What the task requires: Omit all pictures. Copy exactly the lines from the line containing "RGB3 pin B: B1 -> B10" to the end of the listing, with both ends included.

Material provided:
━━━━━━
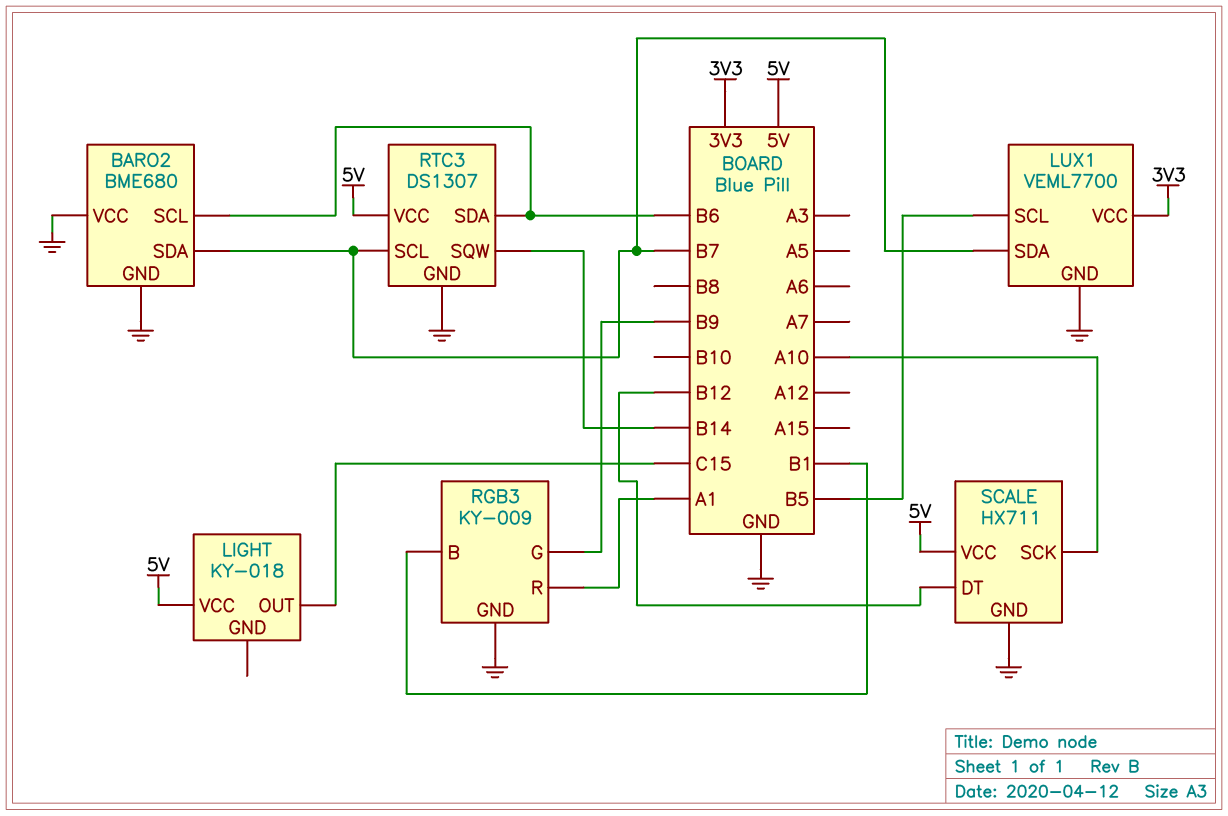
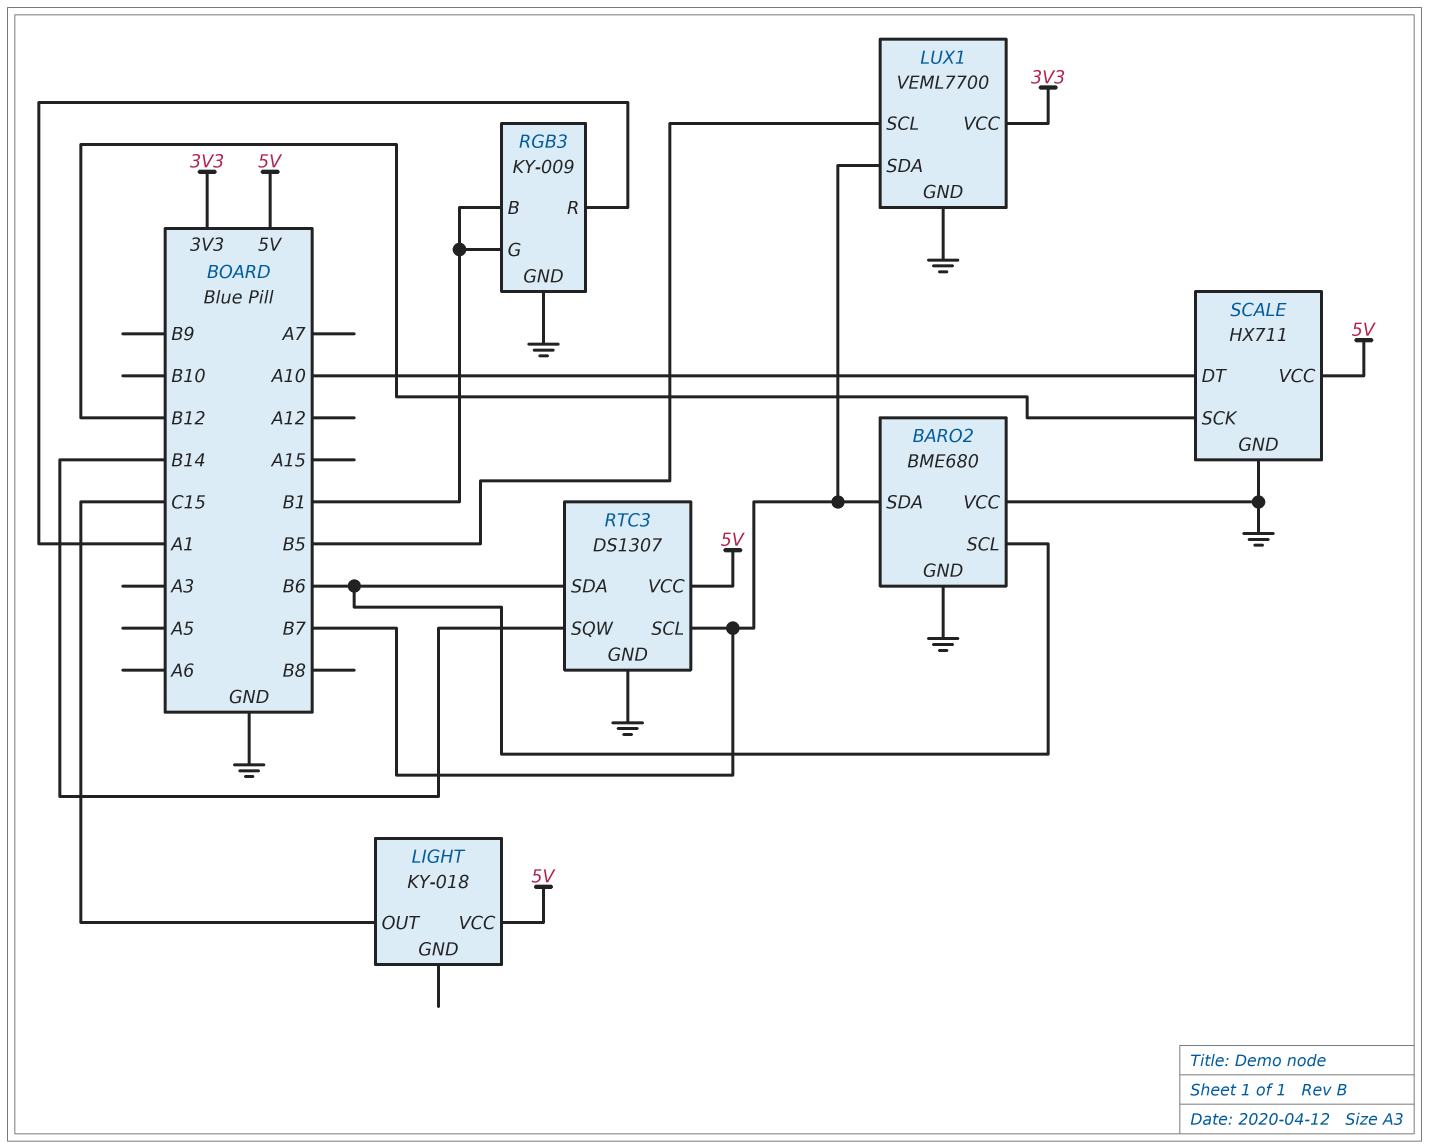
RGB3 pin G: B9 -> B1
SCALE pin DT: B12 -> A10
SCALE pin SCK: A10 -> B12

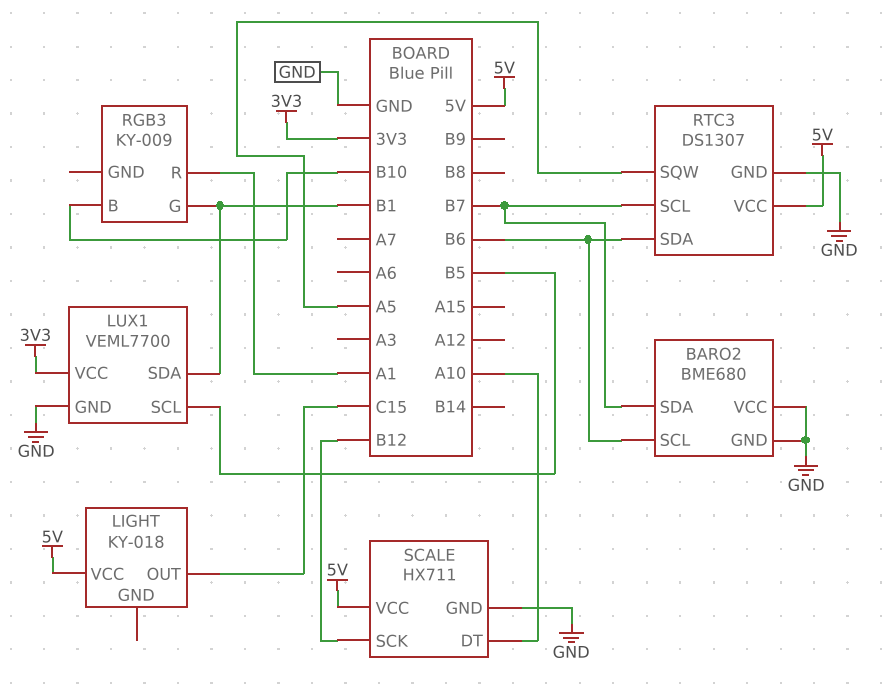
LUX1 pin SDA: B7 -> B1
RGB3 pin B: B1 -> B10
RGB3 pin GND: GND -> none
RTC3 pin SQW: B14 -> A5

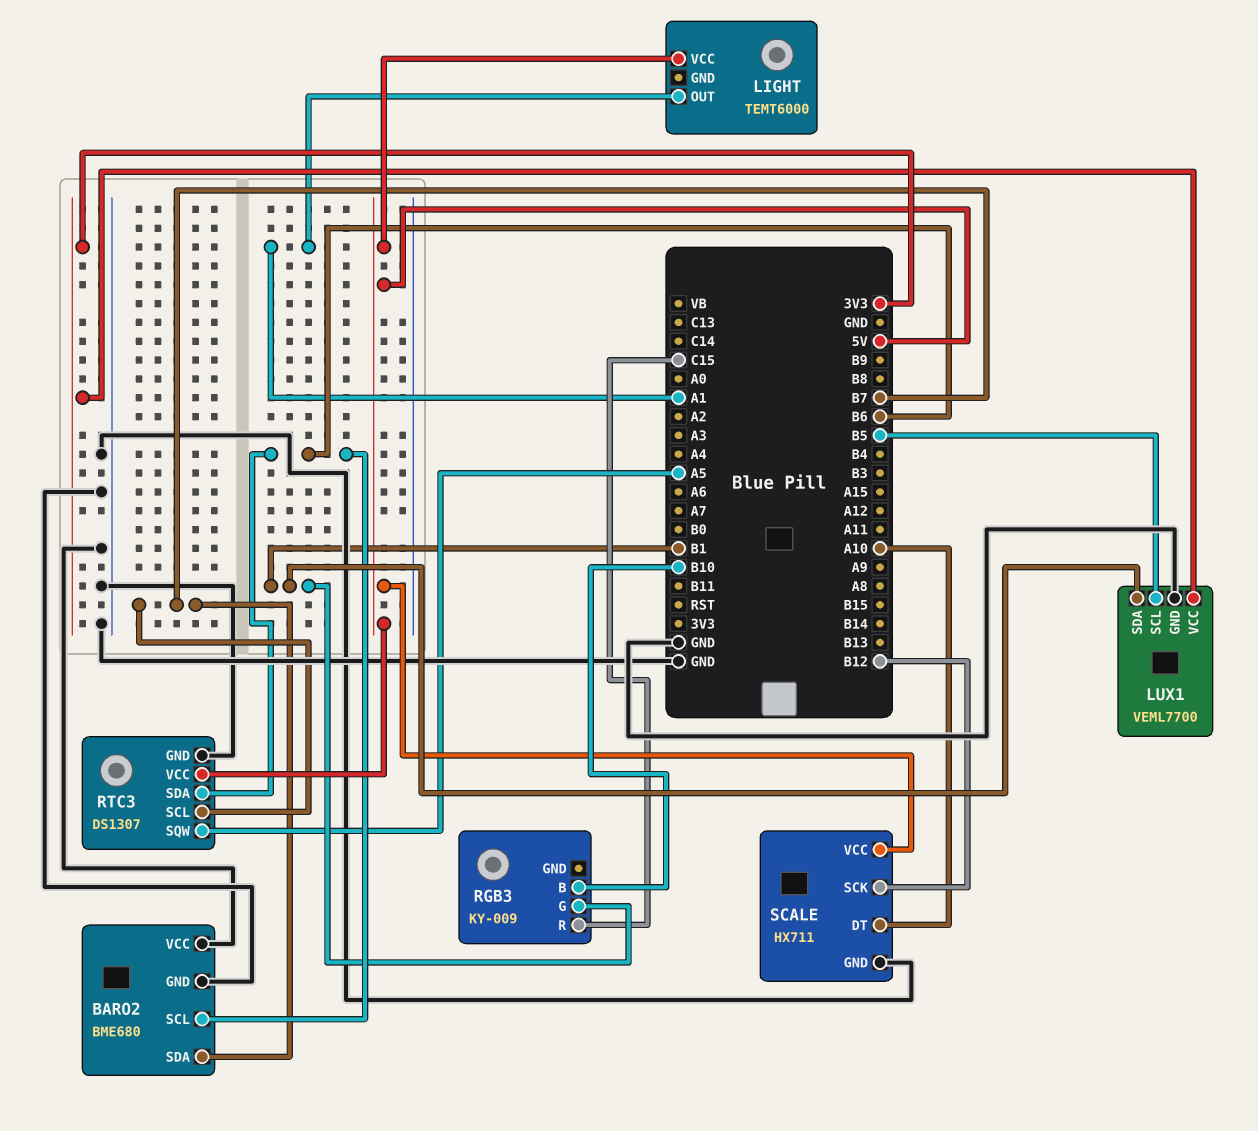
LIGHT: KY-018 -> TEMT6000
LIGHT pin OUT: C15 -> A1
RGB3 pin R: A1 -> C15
━━━━━━
Answer section:
RGB3 pin B: B1 -> B10
RGB3 pin GND: GND -> none
RTC3 pin SQW: B14 -> A5

LIGHT: KY-018 -> TEMT6000
LIGHT pin OUT: C15 -> A1
RGB3 pin R: A1 -> C15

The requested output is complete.